Data extract >>
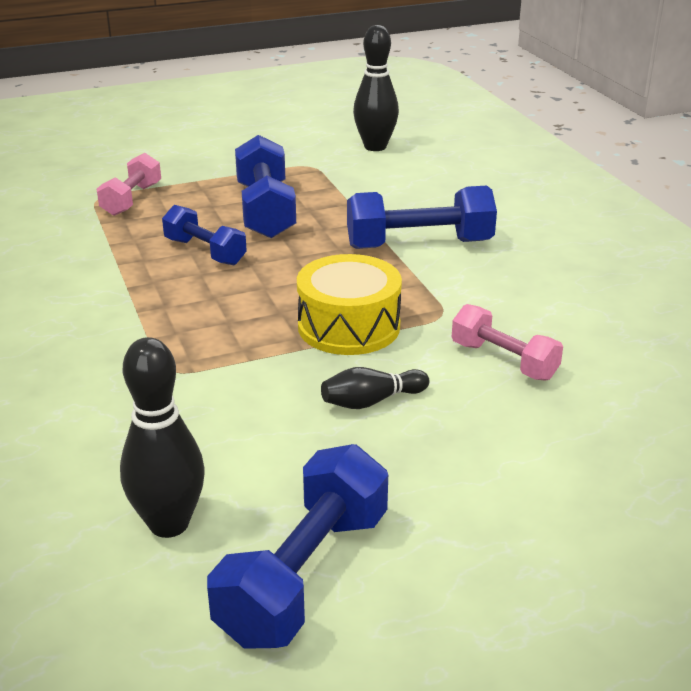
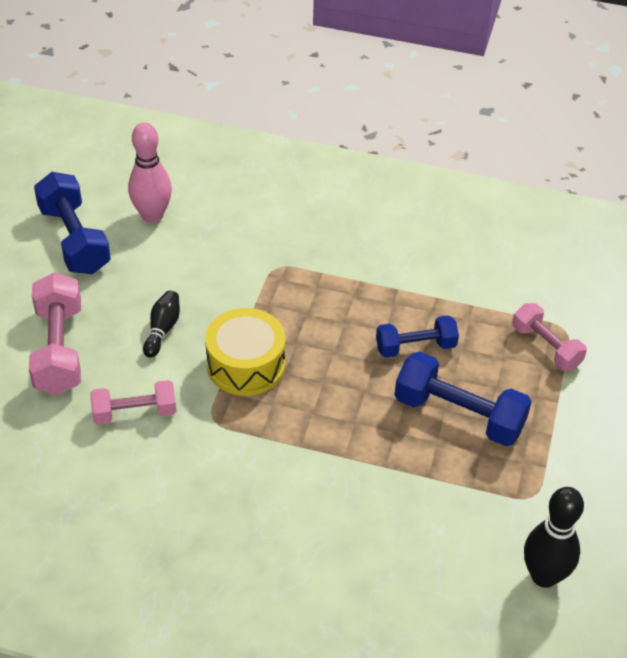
camera: 125 degrees right, 15 degrees up
black bowling pin [120,337,205,538] -> pink bowling pin [128,122,172,223]
blue dumbbell [347,186,497,249] -> none
none -> pink dumbbell [29,272,81,395]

Your assignment >> Go through the material above, and wherever a line contains the string "pink", return it.

Result of the task >>
black bowling pin [120,337,205,538] -> pink bowling pin [128,122,172,223]
none -> pink dumbbell [29,272,81,395]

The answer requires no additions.